### Given entries
Content starts

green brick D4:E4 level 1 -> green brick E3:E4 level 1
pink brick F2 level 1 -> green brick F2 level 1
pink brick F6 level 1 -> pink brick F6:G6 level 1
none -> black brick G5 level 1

Content ends
Content starts

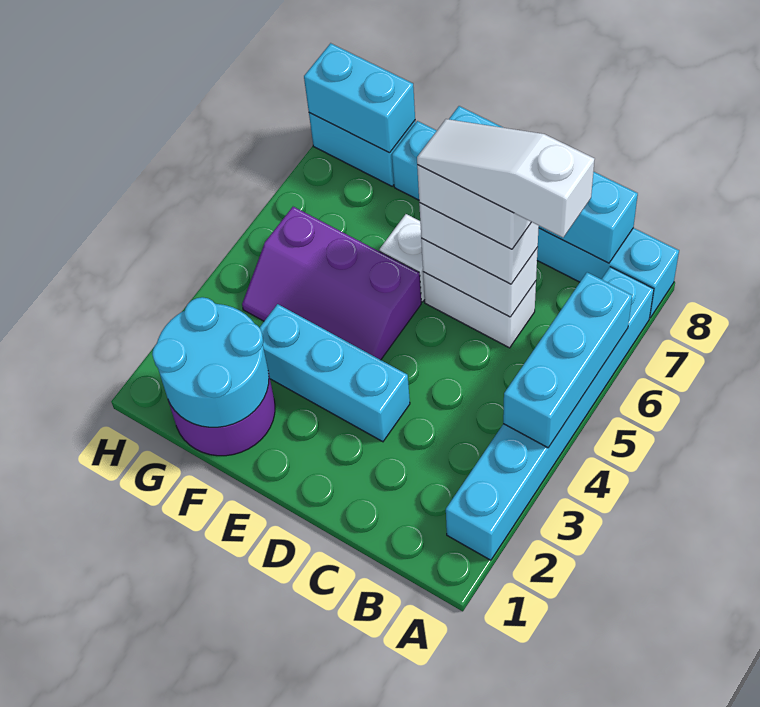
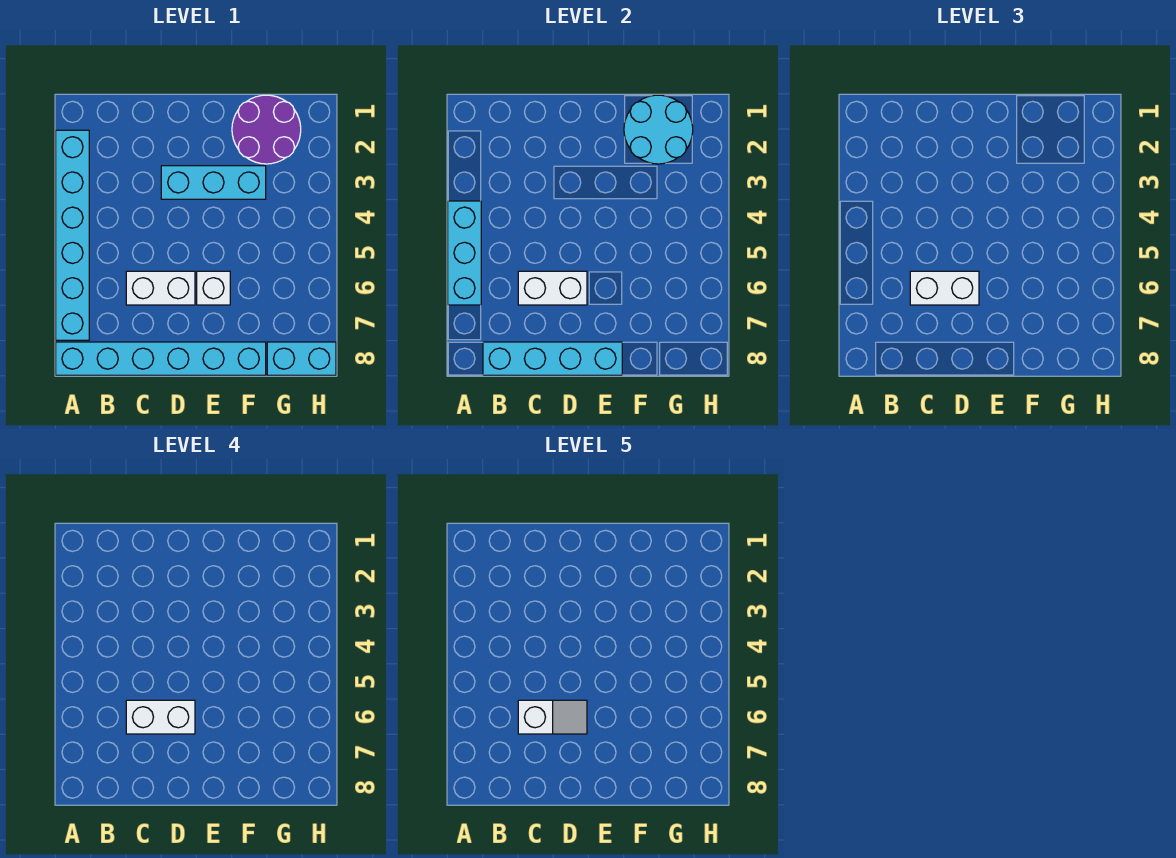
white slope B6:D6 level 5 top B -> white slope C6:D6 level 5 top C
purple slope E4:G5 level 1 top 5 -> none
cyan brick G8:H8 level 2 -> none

Content ends
Content starts

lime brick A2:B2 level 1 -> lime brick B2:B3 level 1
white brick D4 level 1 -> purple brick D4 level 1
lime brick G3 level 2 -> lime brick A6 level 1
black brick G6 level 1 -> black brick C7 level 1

Content ends

### Work to be completed
In the records above, find the line with "white slope B6:D6"; write out exactly that line and each one after it, stopping after the line with "cyan brick G8:H8 level 2 -> none".

### Reply to the exercise
white slope B6:D6 level 5 top B -> white slope C6:D6 level 5 top C
purple slope E4:G5 level 1 top 5 -> none
cyan brick G8:H8 level 2 -> none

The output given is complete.